(Coordinate-based object records)
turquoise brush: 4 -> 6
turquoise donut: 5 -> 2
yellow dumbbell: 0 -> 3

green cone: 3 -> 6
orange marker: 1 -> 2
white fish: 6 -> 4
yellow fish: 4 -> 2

TASK ITEM: Every line of the data above should be copied exactly.

FINISHED EXERCISE:
turquoise brush: 4 -> 6
turquoise donut: 5 -> 2
yellow dumbbell: 0 -> 3

green cone: 3 -> 6
orange marker: 1 -> 2
white fish: 6 -> 4
yellow fish: 4 -> 2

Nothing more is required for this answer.